▶ [The records]
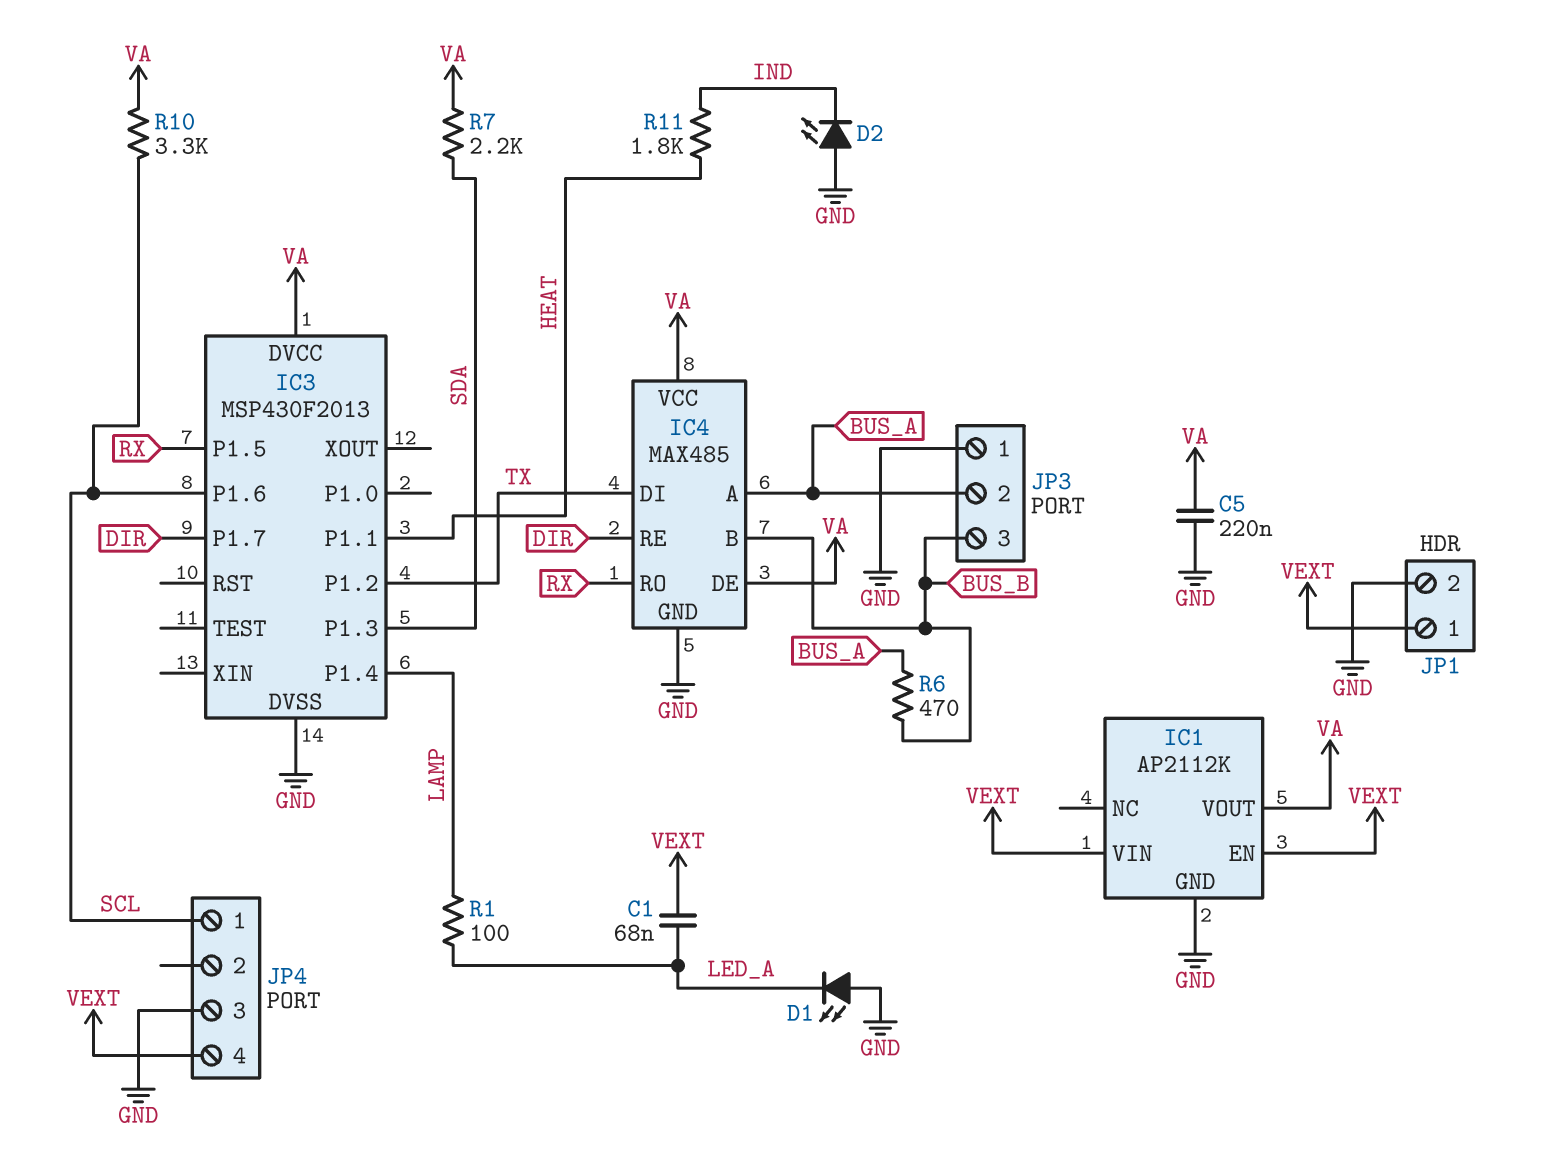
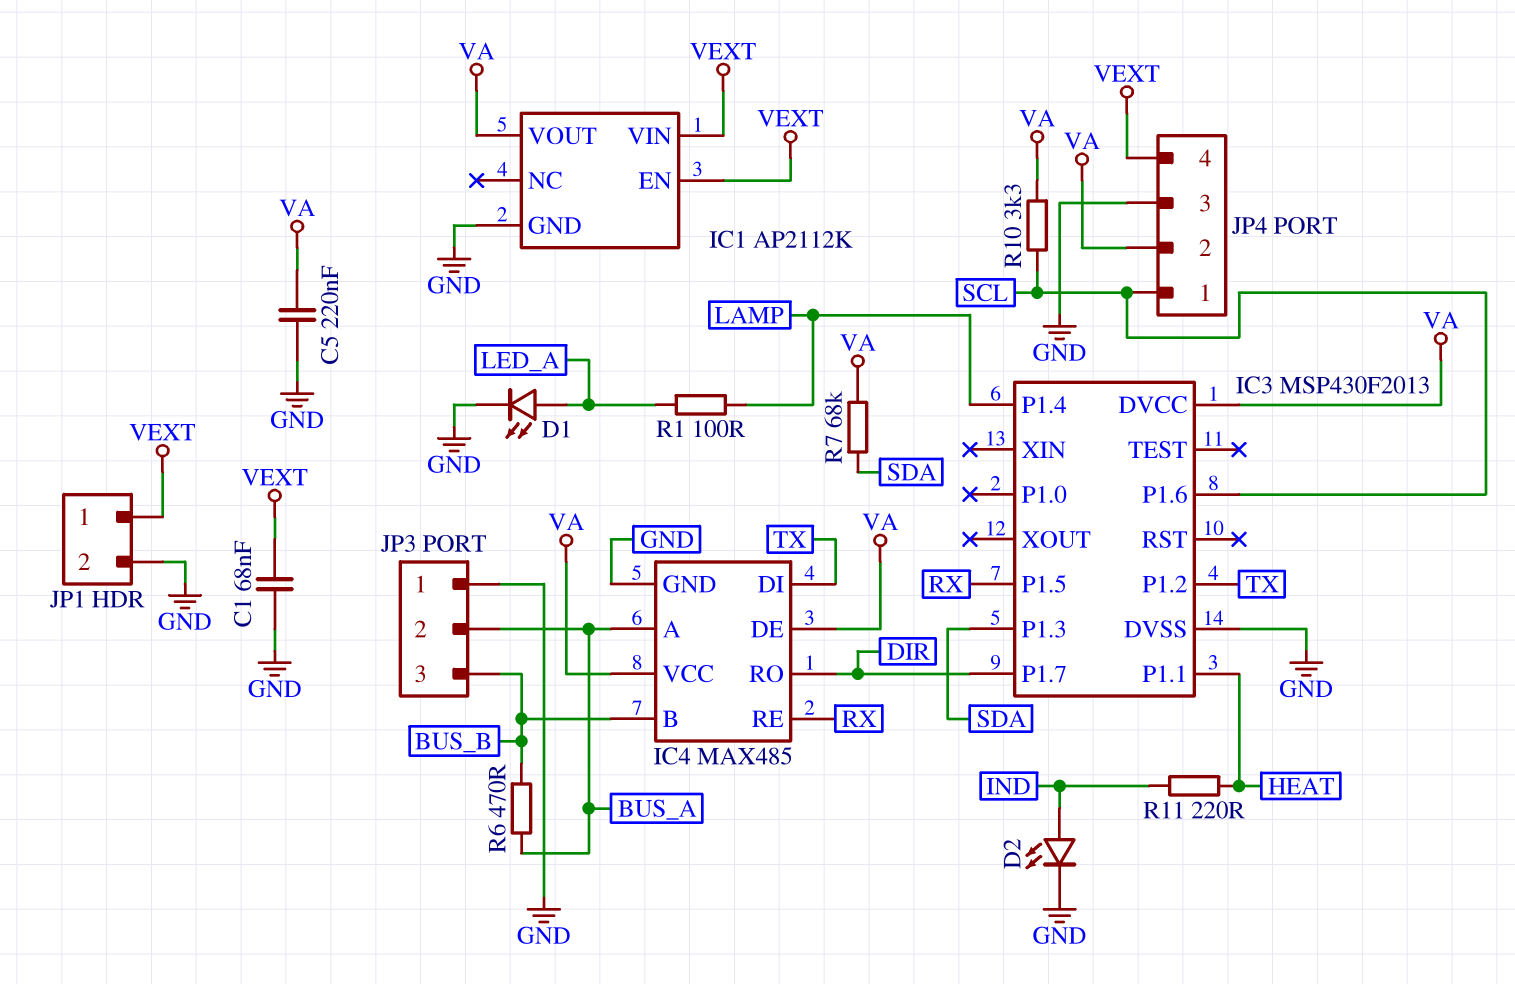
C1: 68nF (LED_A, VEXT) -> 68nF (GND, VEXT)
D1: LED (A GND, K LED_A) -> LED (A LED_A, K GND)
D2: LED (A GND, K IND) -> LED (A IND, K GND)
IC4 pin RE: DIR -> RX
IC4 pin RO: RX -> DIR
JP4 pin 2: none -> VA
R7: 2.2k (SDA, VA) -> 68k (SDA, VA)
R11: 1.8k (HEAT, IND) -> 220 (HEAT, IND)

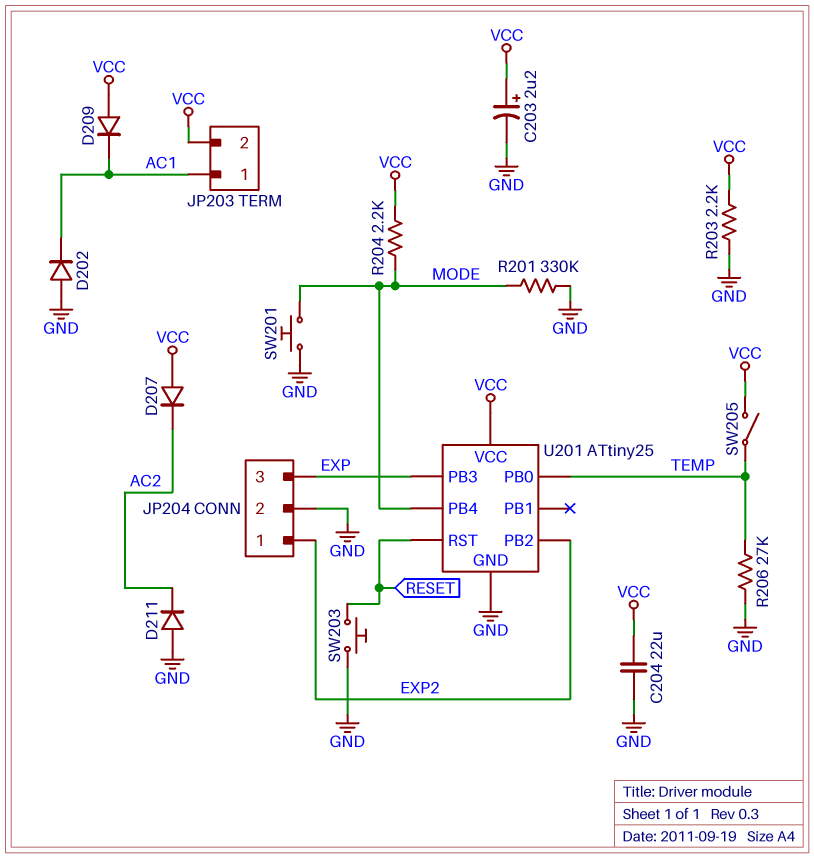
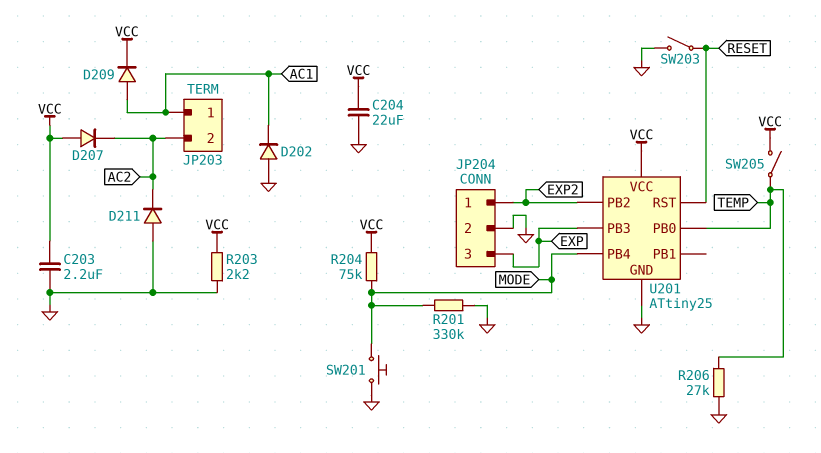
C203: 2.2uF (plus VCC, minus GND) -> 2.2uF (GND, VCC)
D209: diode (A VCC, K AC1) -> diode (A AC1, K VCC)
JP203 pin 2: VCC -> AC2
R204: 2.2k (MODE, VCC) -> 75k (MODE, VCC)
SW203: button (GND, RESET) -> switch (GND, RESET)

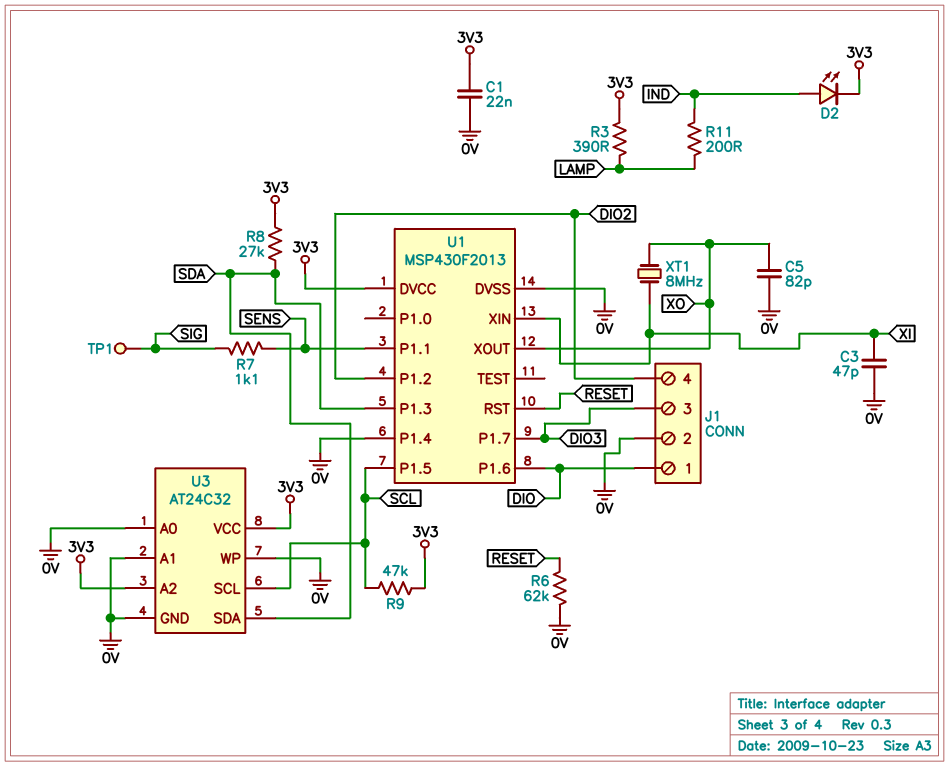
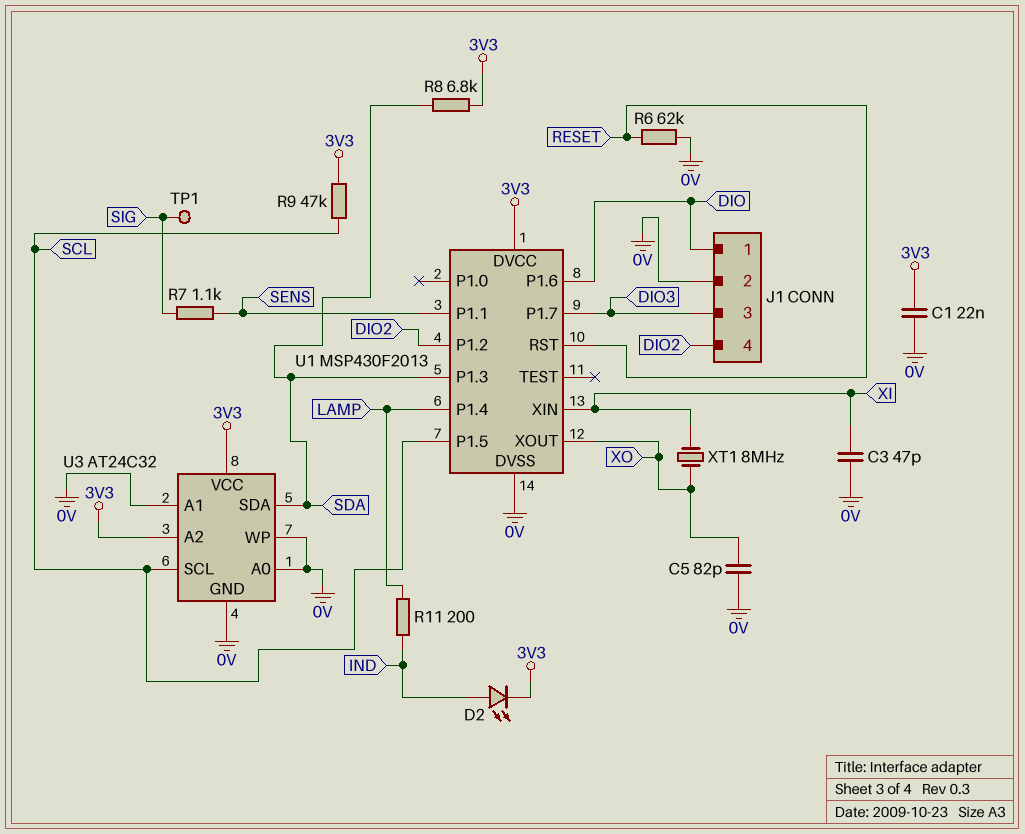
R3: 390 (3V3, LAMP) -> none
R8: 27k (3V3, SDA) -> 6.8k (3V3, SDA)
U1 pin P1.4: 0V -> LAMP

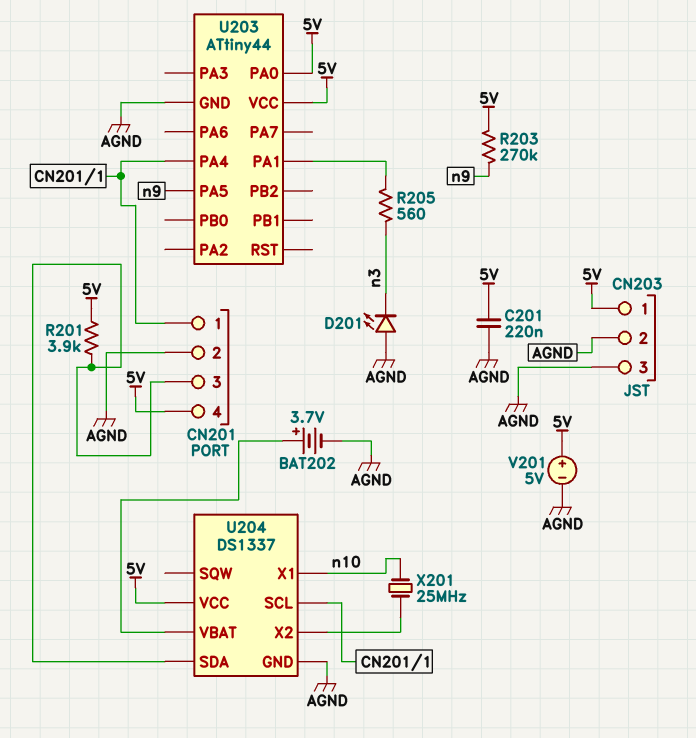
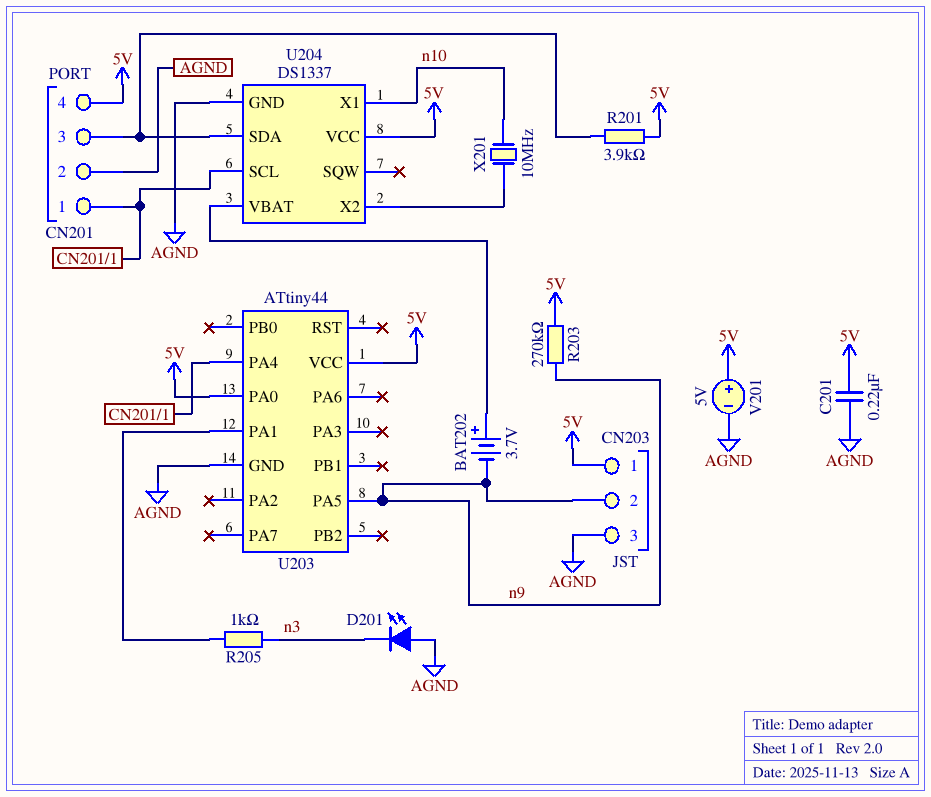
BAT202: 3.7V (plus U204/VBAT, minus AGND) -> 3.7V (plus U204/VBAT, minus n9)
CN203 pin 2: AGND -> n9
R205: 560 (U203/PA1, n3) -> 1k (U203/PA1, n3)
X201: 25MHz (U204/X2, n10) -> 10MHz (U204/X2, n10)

▶ [What you should do]
Please copy each line of the records above in which the word "minus" can be found.

▶ [Response to this task]
C203: 2.2uF (plus VCC, minus GND) -> 2.2uF (GND, VCC)
BAT202: 3.7V (plus U204/VBAT, minus AGND) -> 3.7V (plus U204/VBAT, minus n9)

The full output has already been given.